[Stored data]
** begin **
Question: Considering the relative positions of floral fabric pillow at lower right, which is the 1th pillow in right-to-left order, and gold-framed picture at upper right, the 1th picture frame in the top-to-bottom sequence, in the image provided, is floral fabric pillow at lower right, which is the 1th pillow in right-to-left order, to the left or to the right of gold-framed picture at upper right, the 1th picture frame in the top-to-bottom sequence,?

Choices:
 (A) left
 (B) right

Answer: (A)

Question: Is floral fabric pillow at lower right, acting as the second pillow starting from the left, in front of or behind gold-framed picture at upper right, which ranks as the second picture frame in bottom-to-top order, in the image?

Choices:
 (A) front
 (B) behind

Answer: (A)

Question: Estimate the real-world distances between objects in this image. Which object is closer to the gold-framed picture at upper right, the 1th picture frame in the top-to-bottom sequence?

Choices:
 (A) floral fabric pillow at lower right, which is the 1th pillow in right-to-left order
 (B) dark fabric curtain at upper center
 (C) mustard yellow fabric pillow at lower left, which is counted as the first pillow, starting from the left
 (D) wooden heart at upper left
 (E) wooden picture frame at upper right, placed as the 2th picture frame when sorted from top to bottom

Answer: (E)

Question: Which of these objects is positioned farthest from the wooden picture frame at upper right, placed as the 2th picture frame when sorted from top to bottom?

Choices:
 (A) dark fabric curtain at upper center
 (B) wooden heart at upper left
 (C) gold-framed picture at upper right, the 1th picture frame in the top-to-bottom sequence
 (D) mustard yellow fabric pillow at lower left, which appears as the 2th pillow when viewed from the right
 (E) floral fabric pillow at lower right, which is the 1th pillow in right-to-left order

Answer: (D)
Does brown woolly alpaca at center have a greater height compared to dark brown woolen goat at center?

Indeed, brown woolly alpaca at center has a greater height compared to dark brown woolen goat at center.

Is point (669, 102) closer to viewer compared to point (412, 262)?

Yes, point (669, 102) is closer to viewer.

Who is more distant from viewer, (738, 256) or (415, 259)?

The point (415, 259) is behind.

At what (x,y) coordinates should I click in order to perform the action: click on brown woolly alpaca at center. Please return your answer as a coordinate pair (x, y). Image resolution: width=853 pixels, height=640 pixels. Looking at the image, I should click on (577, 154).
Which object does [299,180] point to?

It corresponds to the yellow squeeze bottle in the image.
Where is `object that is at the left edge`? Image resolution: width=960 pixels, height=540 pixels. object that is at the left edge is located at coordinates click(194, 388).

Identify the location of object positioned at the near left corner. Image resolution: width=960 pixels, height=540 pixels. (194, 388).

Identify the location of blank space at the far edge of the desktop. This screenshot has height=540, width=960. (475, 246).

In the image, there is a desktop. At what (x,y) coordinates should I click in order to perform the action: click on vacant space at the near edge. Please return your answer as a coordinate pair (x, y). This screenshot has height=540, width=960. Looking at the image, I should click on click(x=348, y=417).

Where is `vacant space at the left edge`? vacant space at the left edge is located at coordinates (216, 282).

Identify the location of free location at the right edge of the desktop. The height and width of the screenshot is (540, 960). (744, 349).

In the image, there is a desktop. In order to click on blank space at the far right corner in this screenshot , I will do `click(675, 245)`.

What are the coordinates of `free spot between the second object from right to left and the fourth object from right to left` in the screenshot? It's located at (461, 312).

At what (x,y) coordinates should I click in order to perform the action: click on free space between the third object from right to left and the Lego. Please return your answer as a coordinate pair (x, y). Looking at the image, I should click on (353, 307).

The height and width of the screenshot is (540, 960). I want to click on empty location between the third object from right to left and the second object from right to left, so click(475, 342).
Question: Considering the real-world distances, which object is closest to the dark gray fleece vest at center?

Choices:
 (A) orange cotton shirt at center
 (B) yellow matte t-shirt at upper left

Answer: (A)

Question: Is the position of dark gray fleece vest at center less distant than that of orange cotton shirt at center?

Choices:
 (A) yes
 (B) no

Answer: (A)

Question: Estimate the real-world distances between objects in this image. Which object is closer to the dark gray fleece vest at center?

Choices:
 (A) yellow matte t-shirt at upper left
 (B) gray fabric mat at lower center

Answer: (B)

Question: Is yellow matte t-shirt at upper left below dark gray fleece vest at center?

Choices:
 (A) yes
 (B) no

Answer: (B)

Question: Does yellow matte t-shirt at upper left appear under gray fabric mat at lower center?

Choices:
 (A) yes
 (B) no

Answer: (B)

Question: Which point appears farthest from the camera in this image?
** end **
- _THE PROBLEM_
Copy verbatim the lines from the line containing "Answer: (D)" through the line containing "In the image, there is a desktop. In", including both of those lines.

- _RESPONSE_
Answer: (D)
Does brown woolly alpaca at center have a greater height compared to dark brown woolen goat at center?

Indeed, brown woolly alpaca at center has a greater height compared to dark brown woolen goat at center.

Is point (669, 102) closer to viewer compared to point (412, 262)?

Yes, point (669, 102) is closer to viewer.

Who is more distant from viewer, (738, 256) or (415, 259)?

The point (415, 259) is behind.

At what (x,y) coordinates should I click in order to perform the action: click on brown woolly alpaca at center. Please return your answer as a coordinate pair (x, y). Image resolution: width=853 pixels, height=640 pixels. Looking at the image, I should click on (577, 154).
Which object does [299,180] point to?

It corresponds to the yellow squeeze bottle in the image.
Where is `object that is at the left edge`? Image resolution: width=960 pixels, height=540 pixels. object that is at the left edge is located at coordinates click(194, 388).

Identify the location of object positioned at the near left corner. Image resolution: width=960 pixels, height=540 pixels. (194, 388).

Identify the location of blank space at the far edge of the desktop. This screenshot has height=540, width=960. (475, 246).

In the image, there is a desktop. At what (x,y) coordinates should I click in order to perform the action: click on vacant space at the near edge. Please return your answer as a coordinate pair (x, y). This screenshot has height=540, width=960. Looking at the image, I should click on click(x=348, y=417).

Where is `vacant space at the left edge`? vacant space at the left edge is located at coordinates (216, 282).

Identify the location of free location at the right edge of the desktop. The height and width of the screenshot is (540, 960). (744, 349).

In the image, there is a desktop. In order to click on blank space at the far right corner in this screenshot , I will do `click(675, 245)`.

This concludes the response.